EXTRACTED DATA:
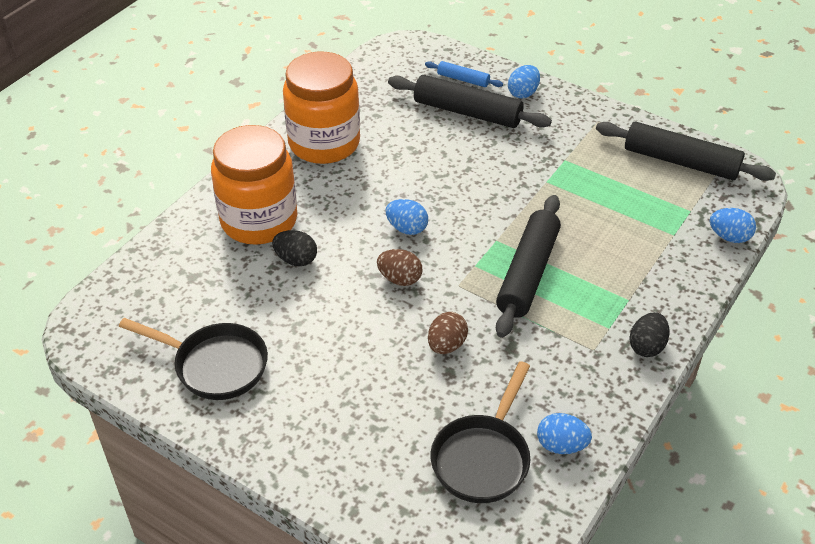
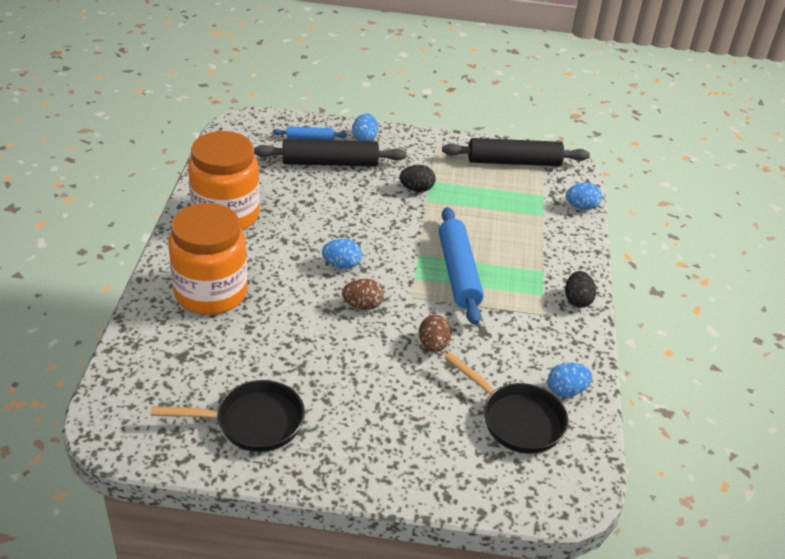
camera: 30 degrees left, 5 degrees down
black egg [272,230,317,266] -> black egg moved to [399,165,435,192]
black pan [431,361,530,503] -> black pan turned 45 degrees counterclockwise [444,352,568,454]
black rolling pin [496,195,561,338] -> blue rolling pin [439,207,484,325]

* * *

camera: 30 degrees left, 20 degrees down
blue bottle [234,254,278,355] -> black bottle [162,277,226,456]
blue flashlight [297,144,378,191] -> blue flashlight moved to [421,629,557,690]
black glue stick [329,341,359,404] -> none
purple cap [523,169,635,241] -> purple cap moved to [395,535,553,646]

TASK GOAL: When you reach the line holding "camera: 30 degrees left, 20 degrees down" in the records above, begin reproducing exactly, stop after the line holding "purple cap [523,169,635,241]", and output nothing else.

RESPONSE:
camera: 30 degrees left, 20 degrees down
blue bottle [234,254,278,355] -> black bottle [162,277,226,456]
blue flashlight [297,144,378,191] -> blue flashlight moved to [421,629,557,690]
black glue stick [329,341,359,404] -> none
purple cap [523,169,635,241] -> purple cap moved to [395,535,553,646]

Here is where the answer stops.